Exercise description | The records below are to be set down word for word, with every picture left out.

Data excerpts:

......

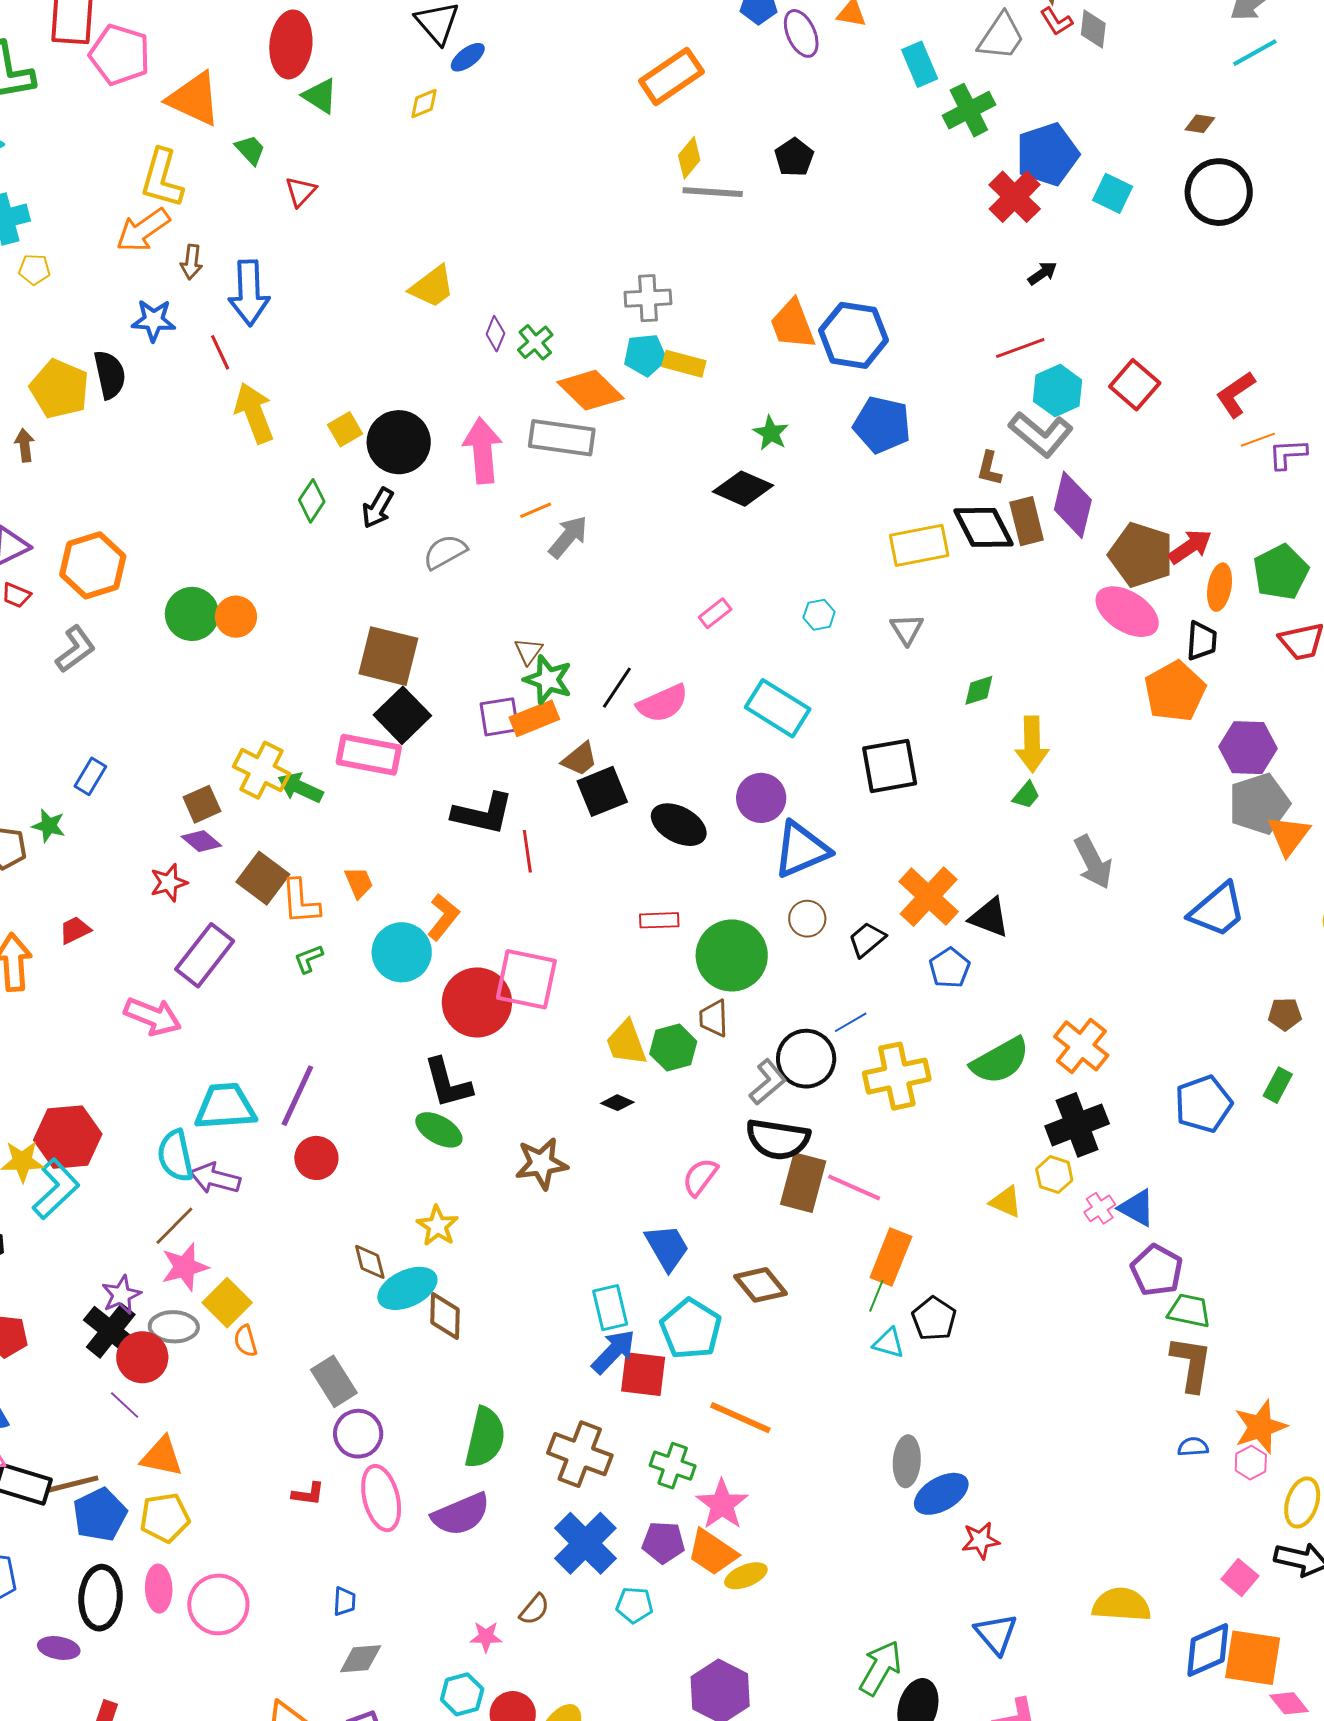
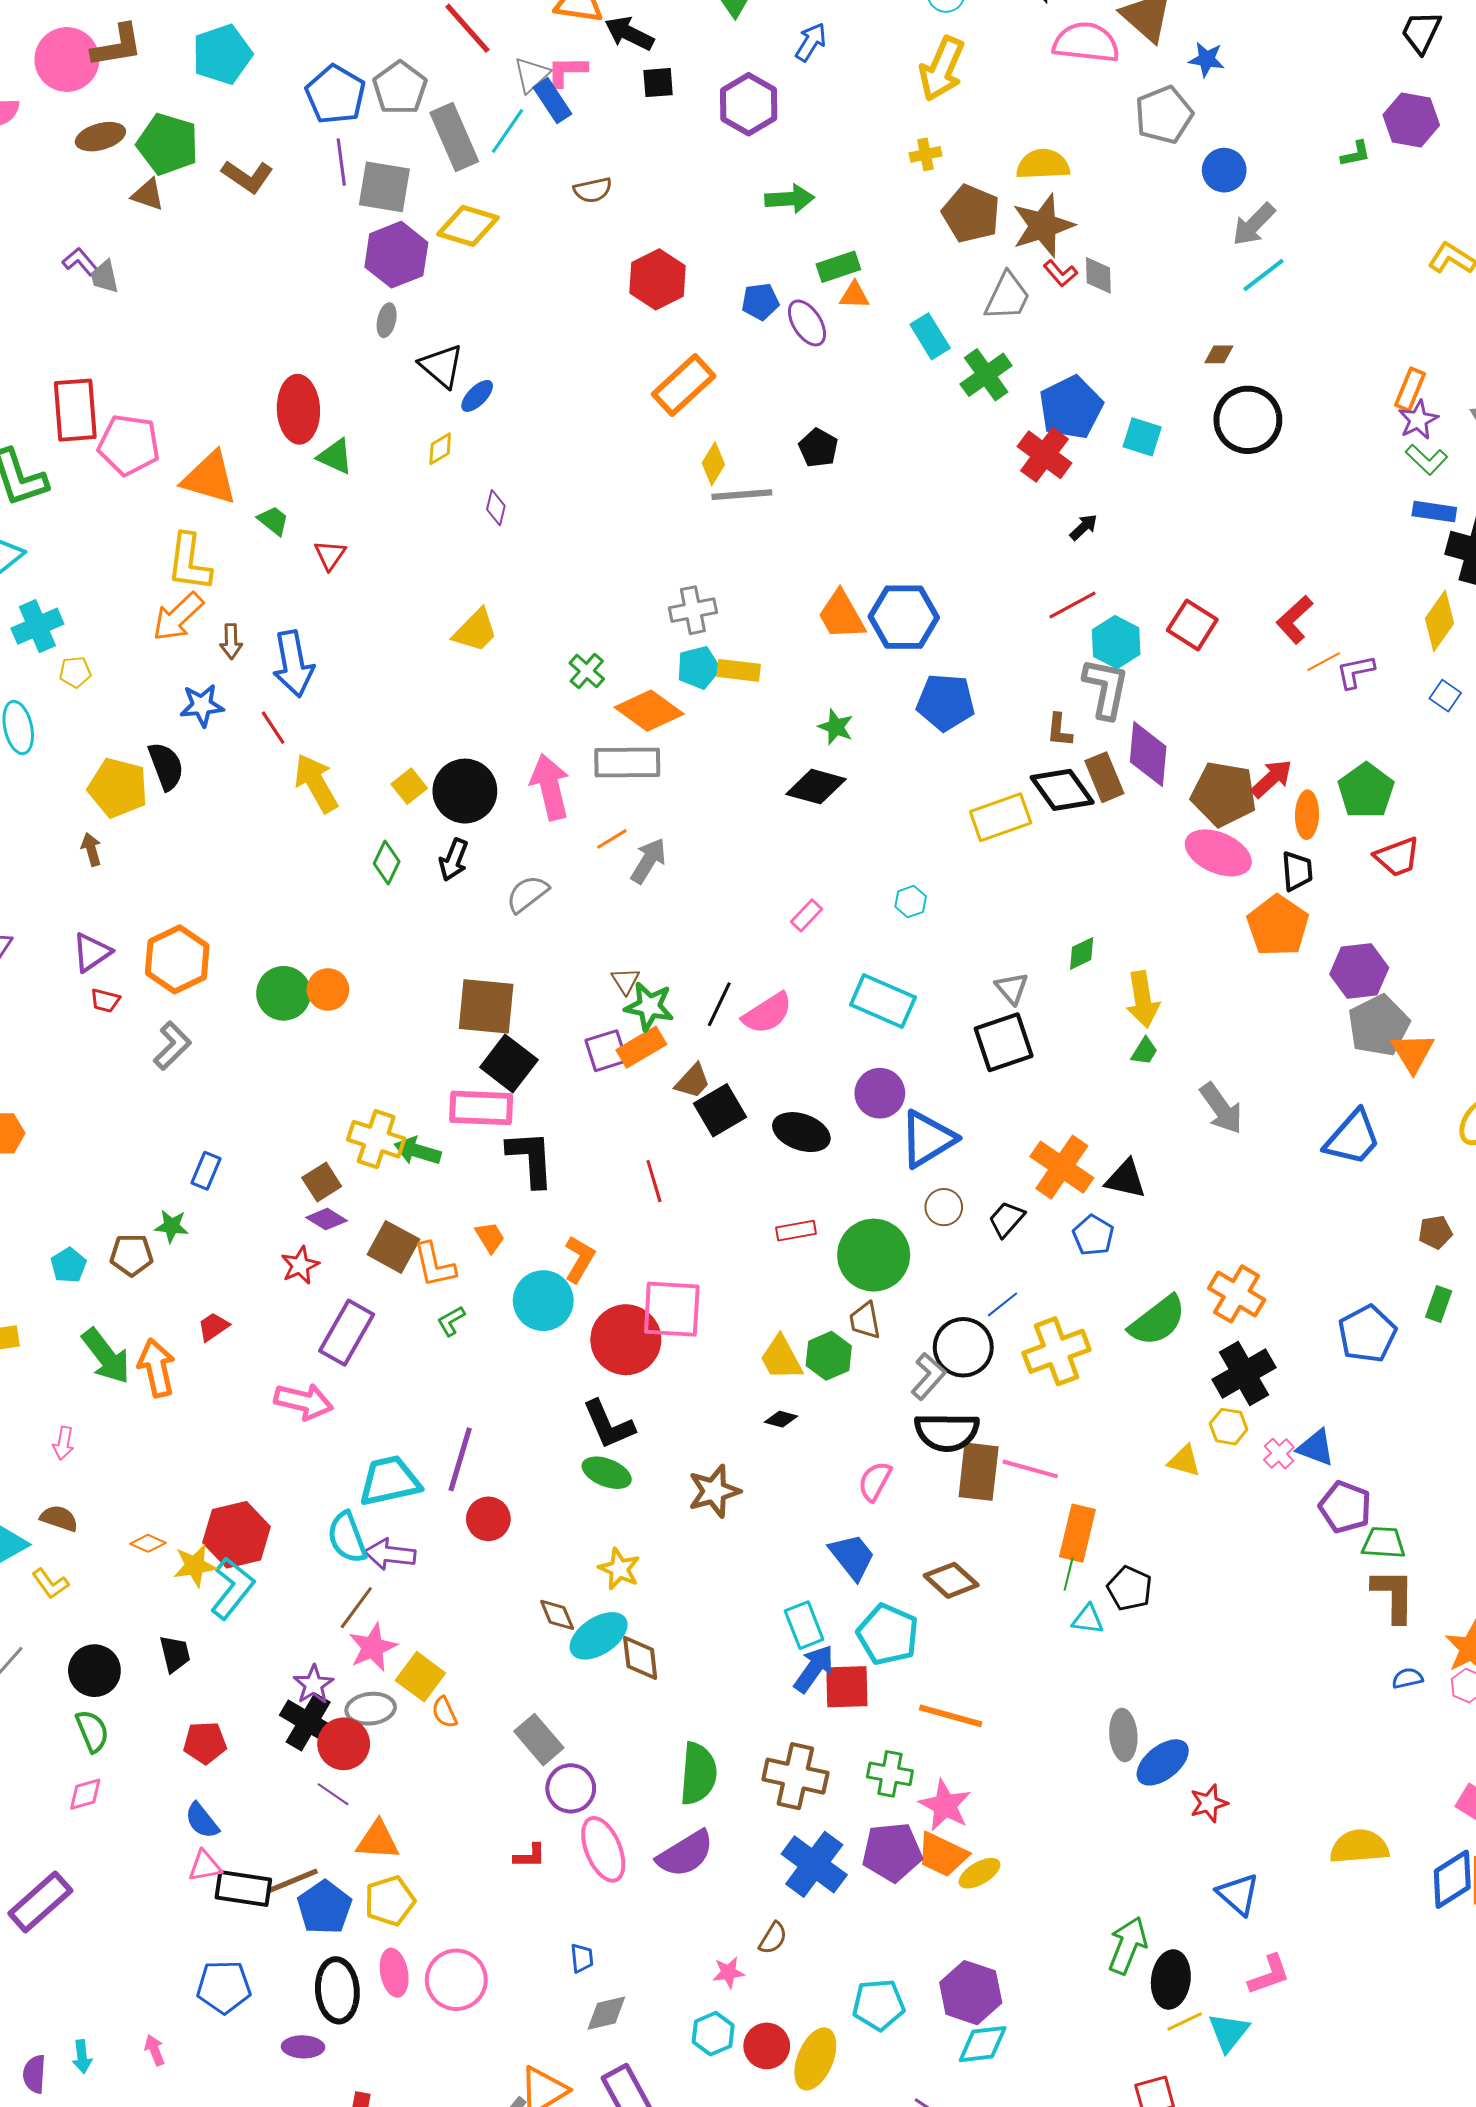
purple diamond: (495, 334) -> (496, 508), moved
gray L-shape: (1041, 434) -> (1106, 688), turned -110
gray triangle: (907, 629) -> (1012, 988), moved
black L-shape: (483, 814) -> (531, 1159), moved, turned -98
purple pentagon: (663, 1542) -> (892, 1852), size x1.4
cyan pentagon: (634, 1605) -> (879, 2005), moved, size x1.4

......

Answer space |
purple diamond: (495, 334) -> (496, 508), moved
gray L-shape: (1041, 434) -> (1106, 688), turned -110
gray triangle: (907, 629) -> (1012, 988), moved
black L-shape: (483, 814) -> (531, 1159), moved, turned -98
purple pentagon: (663, 1542) -> (892, 1852), size x1.4
cyan pentagon: (634, 1605) -> (879, 2005), moved, size x1.4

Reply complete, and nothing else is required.